EXERCISE REQUIREMENTS> Skip all pictures, then copy the lines from the start of the data through the line with "(399, 99) = (178, 390): grey", keeping both ends.
-------- EXTRACTED ENTRIES --------
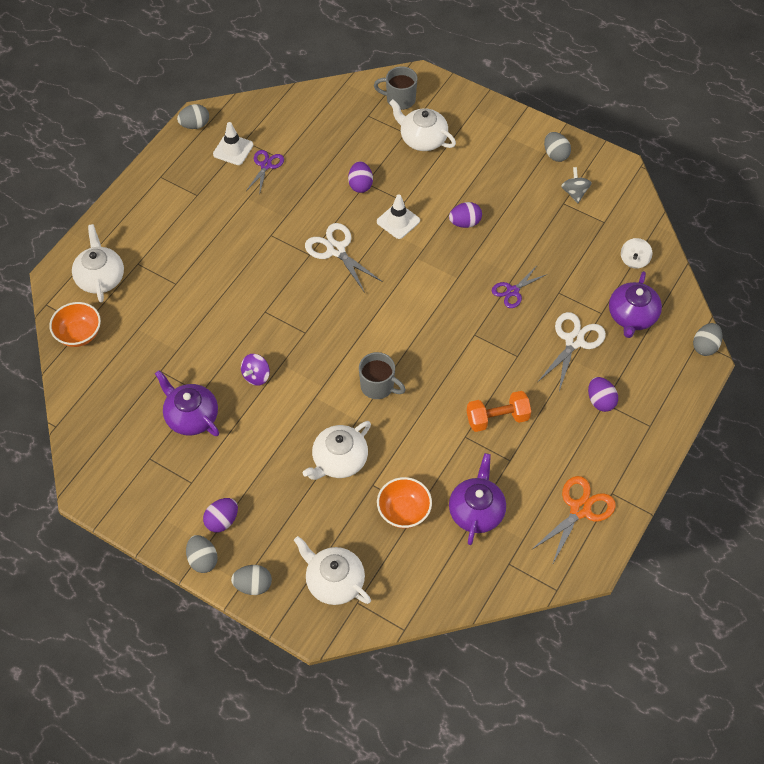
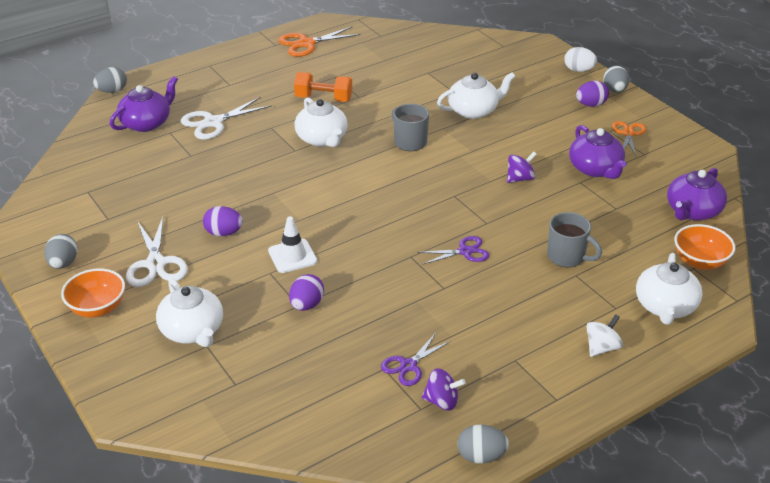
camera: 155 degrees left, 20 degrees down
(171, 485) = (628, 133): none -> orange scissors
(233, 149) = (442, 401): white traffic cone -> purple spinning top
(253, 585) = (578, 70): grey egg -> white egg
(334, 581) = (515, 58): white teapot -> white teapot (322, 139)
(336, 250) = (379, 251): white scissors -> white scissors (156, 264)
(399, 99) = (178, 390): grey mug -> grey mug (567, 257)
(404, 511) = (439, 74): orange bowl -> orange bowl (97, 308)
(476, 511) = (383, 61): purple teapot -> purple teapot (692, 211)
(512, 291) = (231, 168): purple scissors -> purple scissors (465, 251)
(574, 193) = (86, 223): grey spinning top -> none
(600, 401) = (231, 86): purple egg -> none
(634, 260) = (97, 156): white spinning top -> white spinning top (601, 347)

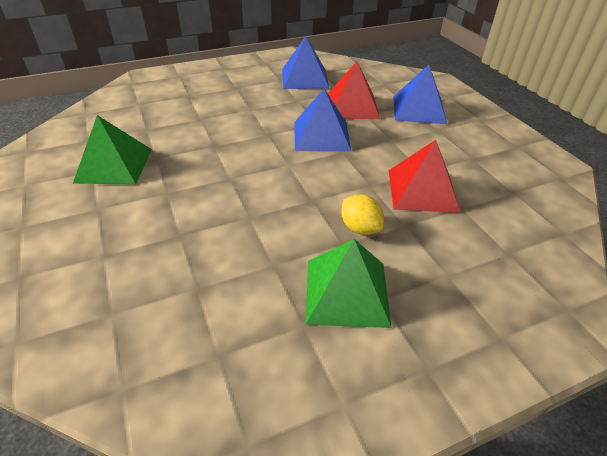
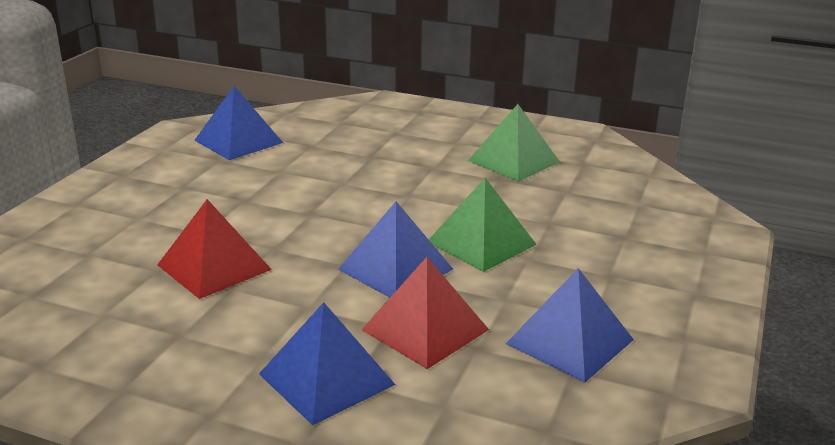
camera: 135 degrees right, 15 degrees down
(250, 354) = (238, 141): none -> blue pyramid
(347, 292) = (210, 180): green pyramid -> green pyramid (481, 243)
(360, 228) = (242, 213): yellow lemon -> none

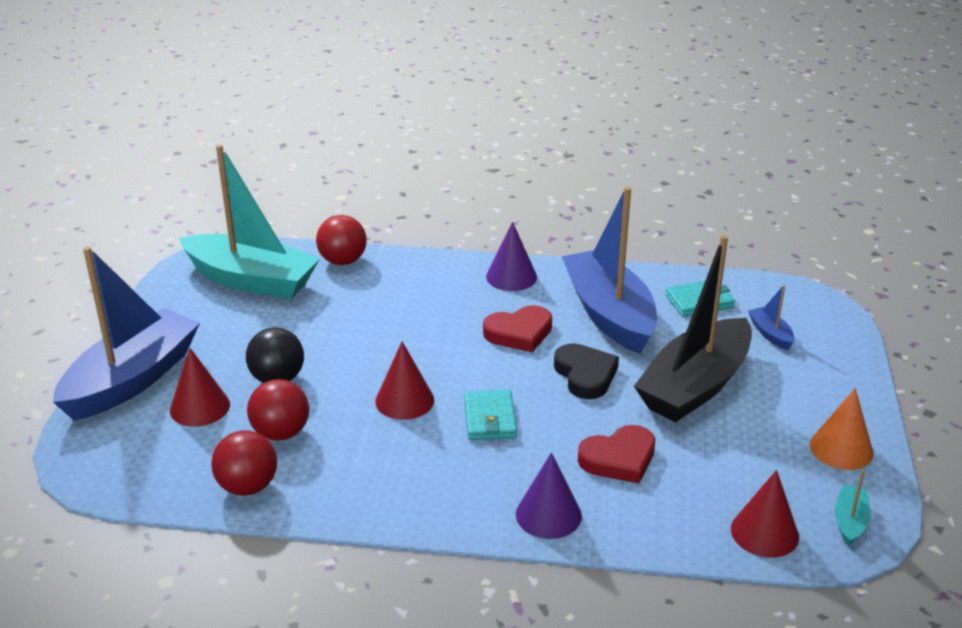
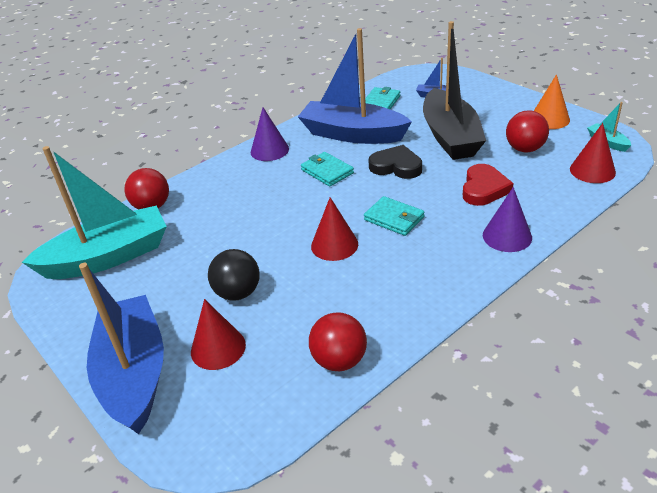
camera: 45 degrees left, 5 degrees up
(281, 433) = (299, 317): red ball -> red ball (525, 149)
(519, 333) = (327, 171): red heart -> turquoise wallet

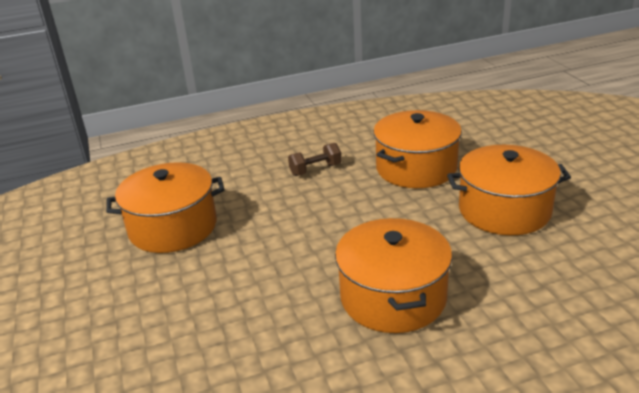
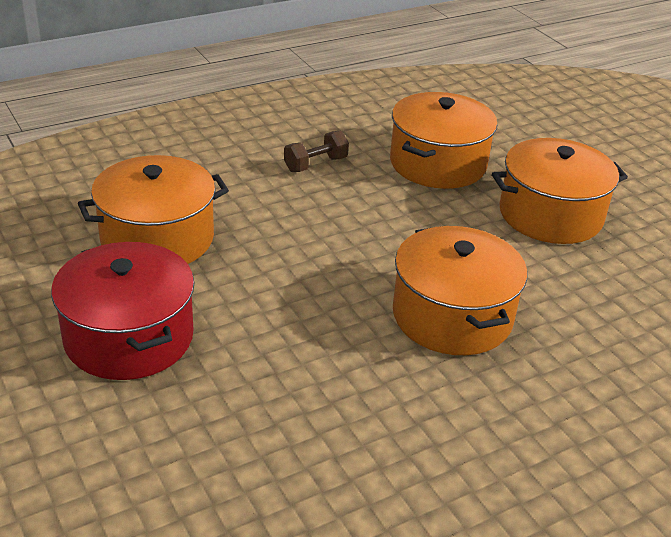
camera: 15 degrees left, 5 degrees up
(121, 306) = (129, 337): none -> red pot

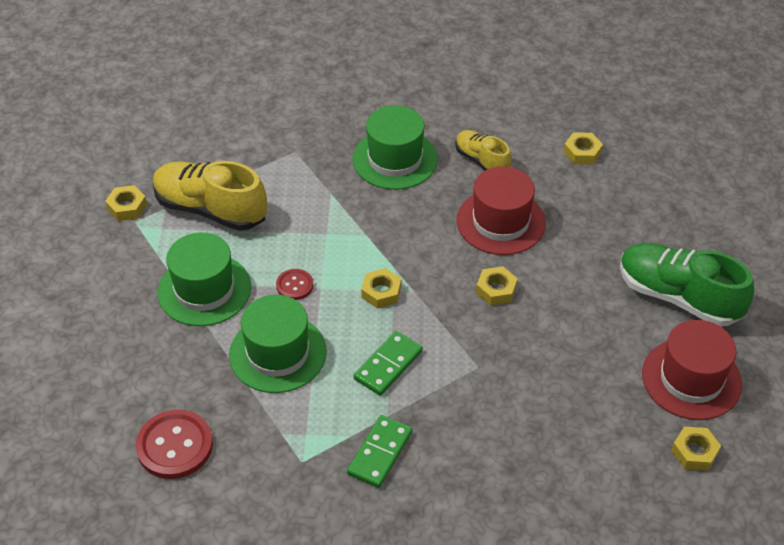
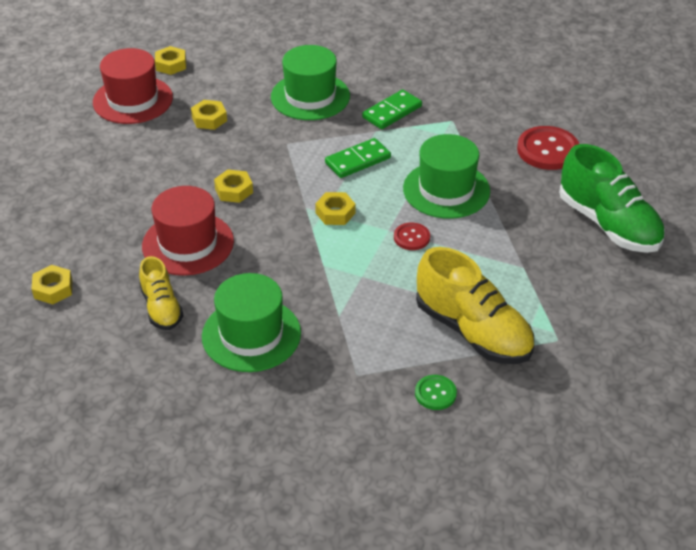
camera: 160 degrees left, 5 degrees down
(127, 207) = (565, 358): yellow nut -> yellow nut (209, 119)
(204, 290) = (498, 255): green hat -> green hat (310, 96)
(228, 153) = (435, 393): none -> green button
(678, 297) = (89, 149): green shoe -> green shoe (608, 224)

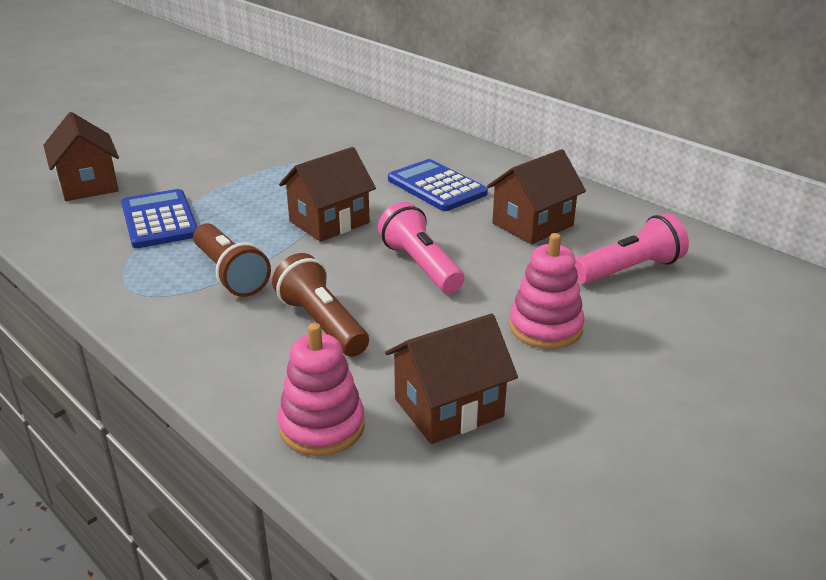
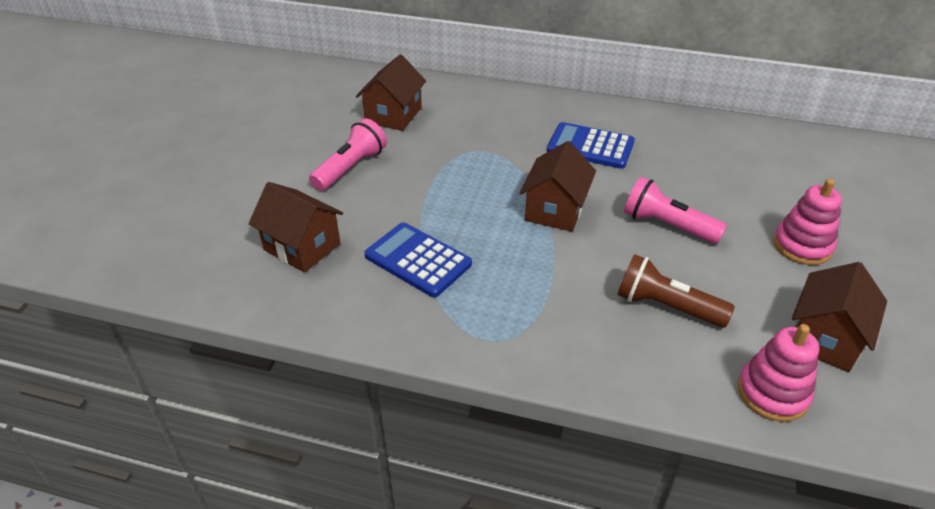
camera: 30 degrees left, 10 degrees up
(230, 274) = (545, 290): brown flashlight -> none
(532, 224) = (694, 159): brown house -> brown house (393, 115)
(629, 270) = (794, 176): pink flashlight -> pink flashlight (351, 168)

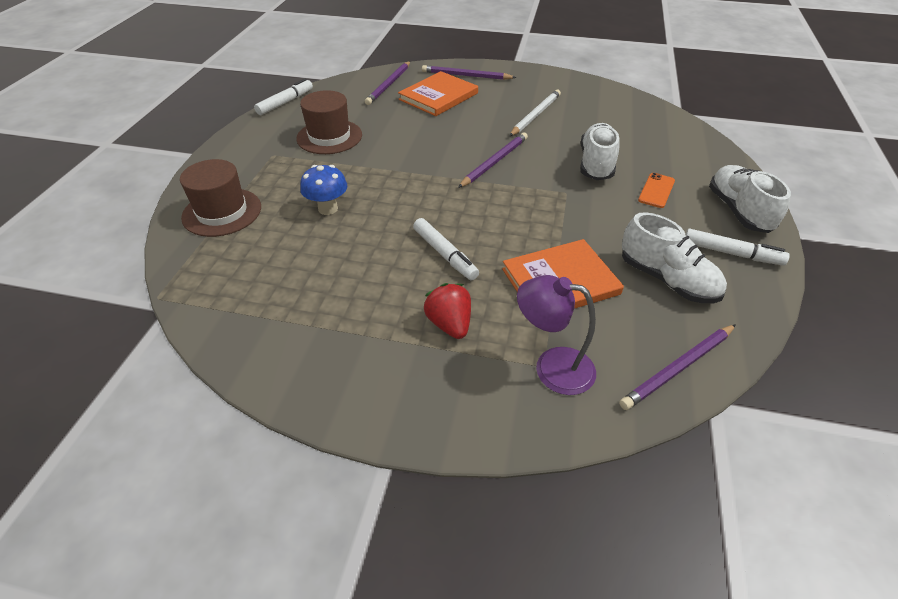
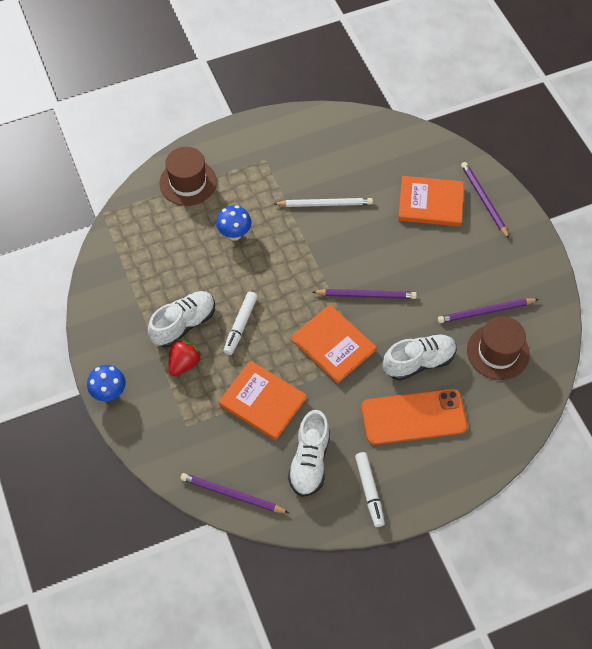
camera: 55 degrees right, 15 degrees up
(285, 102) = (333, 114): white marker -> none
(329, 137) = (313, 175): brown hat -> brown hat (498, 352)
(389, 85) = (419, 158): purple pencil -> purple pencil (485, 312)
(424, 426) = (109, 393): none -> blue mushroom
(532, 203) = (333, 345): none -> orange book
(535, 115) = (460, 286): white pencil -> white pencil (325, 204)
(552, 367) = (188, 431): purple lamp -> none
(656, 190) = (413, 417): orange phone -> orange phone, size x2.14
(738, 211) = (429, 481): white shoe -> white shoe (184, 324)

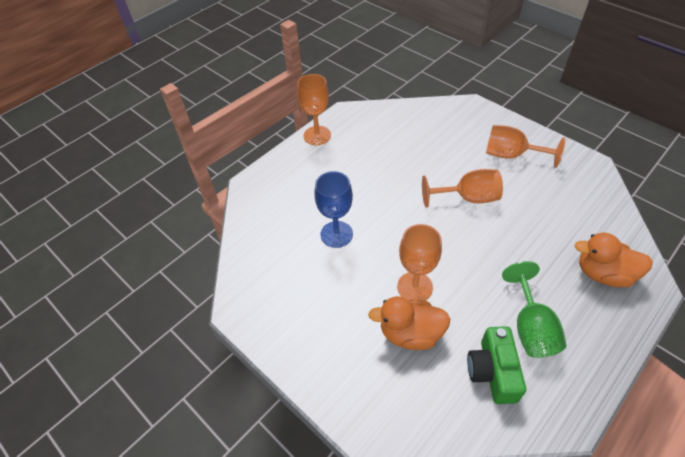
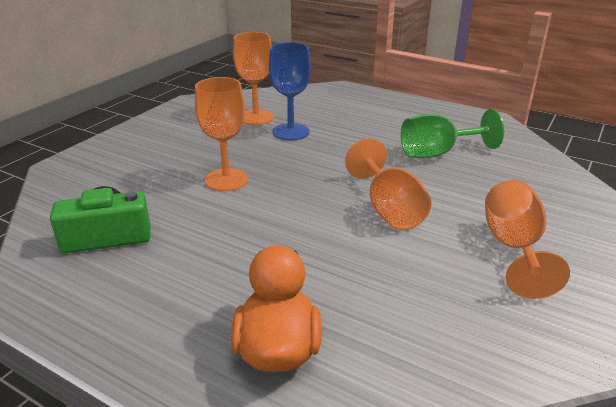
camera: 75 degrees right, 20 degrees down
(317, 135) = (435, 108): orange goblet -> orange goblet (256, 117)
(410, 333) = (163, 181): orange duck -> none
(530, 327) = (169, 266): green goblet -> green goblet (437, 153)

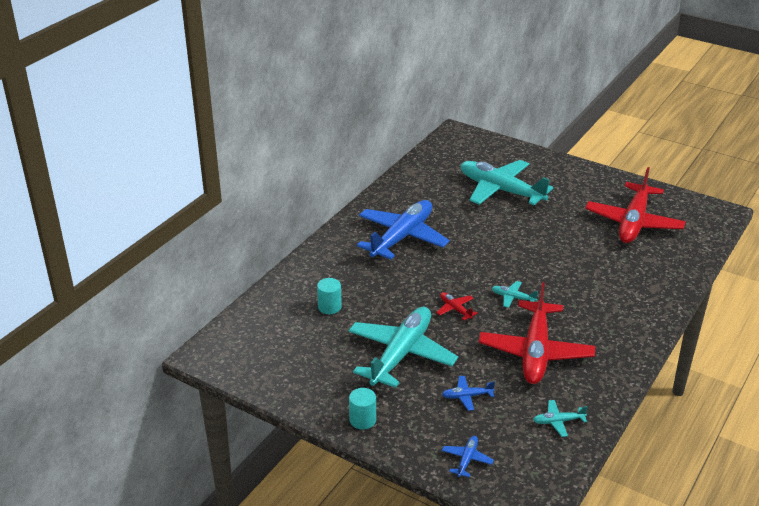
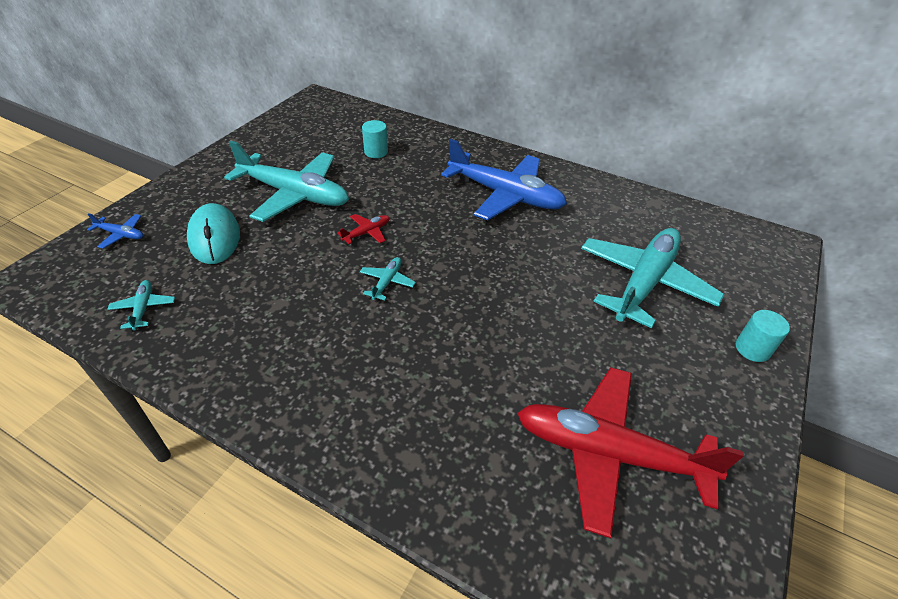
camera: 85 degrees right, 10 degrees up
(362, 420) = (206, 173): turquoise cylinder -> turquoise cylinder (752, 349)
(467, 396) = (214, 237): blue plane -> turquoise mouse
(535, 352) = (275, 296): red plane -> none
--------
TASK OUTPUT>
camera: 155 degrees left, 20 degrees down
(171, 485) = (628, 133): none -> orange scissors
(233, 149) = (442, 401): white traffic cone -> purple spinning top
(253, 585) = (578, 70): grey egg -> white egg
(334, 581) = (515, 58): white teapot -> white teapot (322, 139)
(336, 250) = (379, 251): white scissors -> white scissors (156, 264)
(399, 99) = (178, 390): grey mug -> grey mug (567, 257)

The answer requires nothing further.